Work request -
All of the records below should be output exactly.

Exercise inputs -

[Start of section]

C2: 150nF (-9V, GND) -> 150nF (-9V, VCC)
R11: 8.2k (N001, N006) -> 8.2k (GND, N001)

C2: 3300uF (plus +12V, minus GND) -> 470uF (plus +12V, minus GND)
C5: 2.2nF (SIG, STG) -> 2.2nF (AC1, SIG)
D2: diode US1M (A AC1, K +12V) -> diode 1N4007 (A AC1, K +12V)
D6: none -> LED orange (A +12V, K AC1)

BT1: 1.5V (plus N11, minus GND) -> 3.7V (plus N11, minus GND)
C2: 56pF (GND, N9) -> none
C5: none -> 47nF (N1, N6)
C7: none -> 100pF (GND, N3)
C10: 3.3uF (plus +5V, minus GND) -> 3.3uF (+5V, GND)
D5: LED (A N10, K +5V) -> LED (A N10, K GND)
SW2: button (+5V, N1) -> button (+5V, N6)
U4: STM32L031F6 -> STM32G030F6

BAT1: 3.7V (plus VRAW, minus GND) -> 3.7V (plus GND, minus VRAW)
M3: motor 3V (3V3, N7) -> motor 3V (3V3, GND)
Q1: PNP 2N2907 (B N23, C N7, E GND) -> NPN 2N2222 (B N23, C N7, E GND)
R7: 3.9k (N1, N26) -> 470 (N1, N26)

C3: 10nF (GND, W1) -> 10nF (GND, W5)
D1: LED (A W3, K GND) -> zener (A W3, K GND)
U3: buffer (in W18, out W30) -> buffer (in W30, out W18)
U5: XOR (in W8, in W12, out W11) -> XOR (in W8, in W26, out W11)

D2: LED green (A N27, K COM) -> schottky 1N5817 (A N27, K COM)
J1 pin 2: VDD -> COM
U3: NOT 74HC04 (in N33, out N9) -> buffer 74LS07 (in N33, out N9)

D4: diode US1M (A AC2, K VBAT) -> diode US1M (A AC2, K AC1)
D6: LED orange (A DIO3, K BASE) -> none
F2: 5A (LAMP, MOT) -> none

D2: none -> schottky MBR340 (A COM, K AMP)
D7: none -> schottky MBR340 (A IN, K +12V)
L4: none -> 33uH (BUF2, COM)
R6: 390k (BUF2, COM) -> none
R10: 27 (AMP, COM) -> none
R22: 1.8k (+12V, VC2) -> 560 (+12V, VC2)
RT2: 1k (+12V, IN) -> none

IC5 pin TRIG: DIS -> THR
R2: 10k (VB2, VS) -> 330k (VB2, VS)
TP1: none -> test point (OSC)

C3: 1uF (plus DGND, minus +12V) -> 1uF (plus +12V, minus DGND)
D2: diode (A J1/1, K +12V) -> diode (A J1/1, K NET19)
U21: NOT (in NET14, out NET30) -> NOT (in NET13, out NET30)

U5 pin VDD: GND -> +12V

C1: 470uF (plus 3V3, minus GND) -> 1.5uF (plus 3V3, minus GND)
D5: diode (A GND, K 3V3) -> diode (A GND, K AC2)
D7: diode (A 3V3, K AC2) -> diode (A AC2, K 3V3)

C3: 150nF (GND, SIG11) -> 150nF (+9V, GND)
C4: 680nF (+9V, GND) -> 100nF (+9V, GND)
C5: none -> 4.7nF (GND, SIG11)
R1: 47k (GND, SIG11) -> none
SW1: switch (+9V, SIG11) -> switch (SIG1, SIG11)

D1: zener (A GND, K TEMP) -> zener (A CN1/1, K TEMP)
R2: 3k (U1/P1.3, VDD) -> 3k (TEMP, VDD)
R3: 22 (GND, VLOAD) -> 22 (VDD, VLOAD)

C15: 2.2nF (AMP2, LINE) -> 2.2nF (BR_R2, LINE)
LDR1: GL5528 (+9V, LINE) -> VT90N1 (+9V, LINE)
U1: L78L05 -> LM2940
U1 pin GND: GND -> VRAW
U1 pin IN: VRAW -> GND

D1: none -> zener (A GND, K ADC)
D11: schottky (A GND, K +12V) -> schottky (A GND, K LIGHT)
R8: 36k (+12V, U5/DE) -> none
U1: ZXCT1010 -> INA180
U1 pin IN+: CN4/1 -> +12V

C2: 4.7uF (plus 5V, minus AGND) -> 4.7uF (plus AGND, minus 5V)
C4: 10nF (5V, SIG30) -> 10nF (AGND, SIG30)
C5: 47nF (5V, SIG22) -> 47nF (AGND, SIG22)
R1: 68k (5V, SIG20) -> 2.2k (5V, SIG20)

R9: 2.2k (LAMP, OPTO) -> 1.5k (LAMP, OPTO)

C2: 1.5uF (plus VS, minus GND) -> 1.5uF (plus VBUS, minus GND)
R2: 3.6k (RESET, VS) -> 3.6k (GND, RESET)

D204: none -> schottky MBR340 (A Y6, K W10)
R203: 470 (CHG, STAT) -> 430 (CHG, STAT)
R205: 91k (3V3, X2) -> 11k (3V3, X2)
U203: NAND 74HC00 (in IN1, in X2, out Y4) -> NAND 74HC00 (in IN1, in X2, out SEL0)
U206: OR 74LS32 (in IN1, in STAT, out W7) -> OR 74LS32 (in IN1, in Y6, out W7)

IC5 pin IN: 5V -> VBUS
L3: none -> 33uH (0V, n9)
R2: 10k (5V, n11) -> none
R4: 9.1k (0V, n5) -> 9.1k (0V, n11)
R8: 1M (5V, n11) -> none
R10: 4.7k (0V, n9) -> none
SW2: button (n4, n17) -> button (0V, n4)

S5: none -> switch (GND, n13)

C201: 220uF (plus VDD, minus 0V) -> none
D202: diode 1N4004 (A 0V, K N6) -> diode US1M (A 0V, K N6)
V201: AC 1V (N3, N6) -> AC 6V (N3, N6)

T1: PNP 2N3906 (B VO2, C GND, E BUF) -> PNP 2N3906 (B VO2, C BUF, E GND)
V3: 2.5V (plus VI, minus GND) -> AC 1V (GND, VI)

[End of section]

Expected answer -
C2: 150nF (-9V, GND) -> 150nF (-9V, VCC)
R11: 8.2k (N001, N006) -> 8.2k (GND, N001)

C2: 3300uF (plus +12V, minus GND) -> 470uF (plus +12V, minus GND)
C5: 2.2nF (SIG, STG) -> 2.2nF (AC1, SIG)
D2: diode US1M (A AC1, K +12V) -> diode 1N4007 (A AC1, K +12V)
D6: none -> LED orange (A +12V, K AC1)

BT1: 1.5V (plus N11, minus GND) -> 3.7V (plus N11, minus GND)
C2: 56pF (GND, N9) -> none
C5: none -> 47nF (N1, N6)
C7: none -> 100pF (GND, N3)
C10: 3.3uF (plus +5V, minus GND) -> 3.3uF (+5V, GND)
D5: LED (A N10, K +5V) -> LED (A N10, K GND)
SW2: button (+5V, N1) -> button (+5V, N6)
U4: STM32L031F6 -> STM32G030F6

BAT1: 3.7V (plus VRAW, minus GND) -> 3.7V (plus GND, minus VRAW)
M3: motor 3V (3V3, N7) -> motor 3V (3V3, GND)
Q1: PNP 2N2907 (B N23, C N7, E GND) -> NPN 2N2222 (B N23, C N7, E GND)
R7: 3.9k (N1, N26) -> 470 (N1, N26)

C3: 10nF (GND, W1) -> 10nF (GND, W5)
D1: LED (A W3, K GND) -> zener (A W3, K GND)
U3: buffer (in W18, out W30) -> buffer (in W30, out W18)
U5: XOR (in W8, in W12, out W11) -> XOR (in W8, in W26, out W11)

D2: LED green (A N27, K COM) -> schottky 1N5817 (A N27, K COM)
J1 pin 2: VDD -> COM
U3: NOT 74HC04 (in N33, out N9) -> buffer 74LS07 (in N33, out N9)

D4: diode US1M (A AC2, K VBAT) -> diode US1M (A AC2, K AC1)
D6: LED orange (A DIO3, K BASE) -> none
F2: 5A (LAMP, MOT) -> none

D2: none -> schottky MBR340 (A COM, K AMP)
D7: none -> schottky MBR340 (A IN, K +12V)
L4: none -> 33uH (BUF2, COM)
R6: 390k (BUF2, COM) -> none
R10: 27 (AMP, COM) -> none
R22: 1.8k (+12V, VC2) -> 560 (+12V, VC2)
RT2: 1k (+12V, IN) -> none

IC5 pin TRIG: DIS -> THR
R2: 10k (VB2, VS) -> 330k (VB2, VS)
TP1: none -> test point (OSC)

C3: 1uF (plus DGND, minus +12V) -> 1uF (plus +12V, minus DGND)
D2: diode (A J1/1, K +12V) -> diode (A J1/1, K NET19)
U21: NOT (in NET14, out NET30) -> NOT (in NET13, out NET30)

U5 pin VDD: GND -> +12V

C1: 470uF (plus 3V3, minus GND) -> 1.5uF (plus 3V3, minus GND)
D5: diode (A GND, K 3V3) -> diode (A GND, K AC2)
D7: diode (A 3V3, K AC2) -> diode (A AC2, K 3V3)

C3: 150nF (GND, SIG11) -> 150nF (+9V, GND)
C4: 680nF (+9V, GND) -> 100nF (+9V, GND)
C5: none -> 4.7nF (GND, SIG11)
R1: 47k (GND, SIG11) -> none
SW1: switch (+9V, SIG11) -> switch (SIG1, SIG11)

D1: zener (A GND, K TEMP) -> zener (A CN1/1, K TEMP)
R2: 3k (U1/P1.3, VDD) -> 3k (TEMP, VDD)
R3: 22 (GND, VLOAD) -> 22 (VDD, VLOAD)

C15: 2.2nF (AMP2, LINE) -> 2.2nF (BR_R2, LINE)
LDR1: GL5528 (+9V, LINE) -> VT90N1 (+9V, LINE)
U1: L78L05 -> LM2940
U1 pin GND: GND -> VRAW
U1 pin IN: VRAW -> GND

D1: none -> zener (A GND, K ADC)
D11: schottky (A GND, K +12V) -> schottky (A GND, K LIGHT)
R8: 36k (+12V, U5/DE) -> none
U1: ZXCT1010 -> INA180
U1 pin IN+: CN4/1 -> +12V

C2: 4.7uF (plus 5V, minus AGND) -> 4.7uF (plus AGND, minus 5V)
C4: 10nF (5V, SIG30) -> 10nF (AGND, SIG30)
C5: 47nF (5V, SIG22) -> 47nF (AGND, SIG22)
R1: 68k (5V, SIG20) -> 2.2k (5V, SIG20)

R9: 2.2k (LAMP, OPTO) -> 1.5k (LAMP, OPTO)

C2: 1.5uF (plus VS, minus GND) -> 1.5uF (plus VBUS, minus GND)
R2: 3.6k (RESET, VS) -> 3.6k (GND, RESET)

D204: none -> schottky MBR340 (A Y6, K W10)
R203: 470 (CHG, STAT) -> 430 (CHG, STAT)
R205: 91k (3V3, X2) -> 11k (3V3, X2)
U203: NAND 74HC00 (in IN1, in X2, out Y4) -> NAND 74HC00 (in IN1, in X2, out SEL0)
U206: OR 74LS32 (in IN1, in STAT, out W7) -> OR 74LS32 (in IN1, in Y6, out W7)

IC5 pin IN: 5V -> VBUS
L3: none -> 33uH (0V, n9)
R2: 10k (5V, n11) -> none
R4: 9.1k (0V, n5) -> 9.1k (0V, n11)
R8: 1M (5V, n11) -> none
R10: 4.7k (0V, n9) -> none
SW2: button (n4, n17) -> button (0V, n4)

S5: none -> switch (GND, n13)

C201: 220uF (plus VDD, minus 0V) -> none
D202: diode 1N4004 (A 0V, K N6) -> diode US1M (A 0V, K N6)
V201: AC 1V (N3, N6) -> AC 6V (N3, N6)

T1: PNP 2N3906 (B VO2, C GND, E BUF) -> PNP 2N3906 (B VO2, C BUF, E GND)
V3: 2.5V (plus VI, minus GND) -> AC 1V (GND, VI)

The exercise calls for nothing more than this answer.